Task brief. The expected output is the line with "red teapot: 1 -> 0" followed by every remaining line of the entries, all repeated exactly.

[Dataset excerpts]
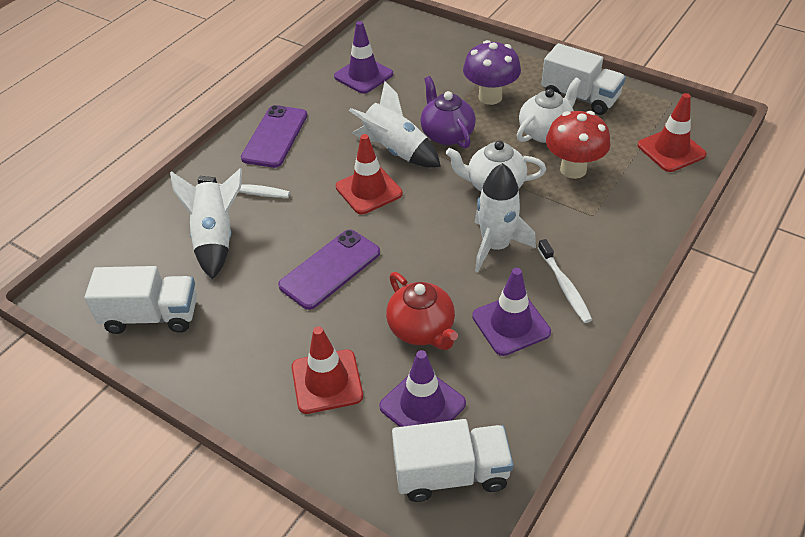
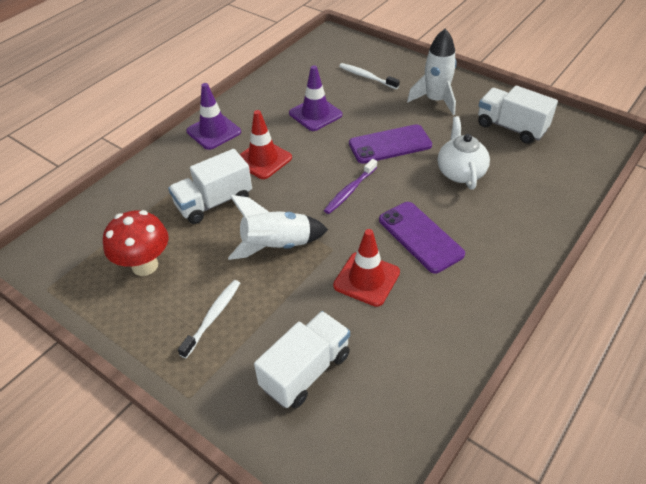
purple mushroom: 1 -> 0
purple teapot: 1 -> 0
purple toothbrush: 0 -> 1
purple traffic cone: 3 -> 2
red teapot: 1 -> 0
red traffic cone: 3 -> 2
white rocket: 3 -> 2
white teapot: 2 -> 1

Solution for this task.
red teapot: 1 -> 0
red traffic cone: 3 -> 2
white rocket: 3 -> 2
white teapot: 2 -> 1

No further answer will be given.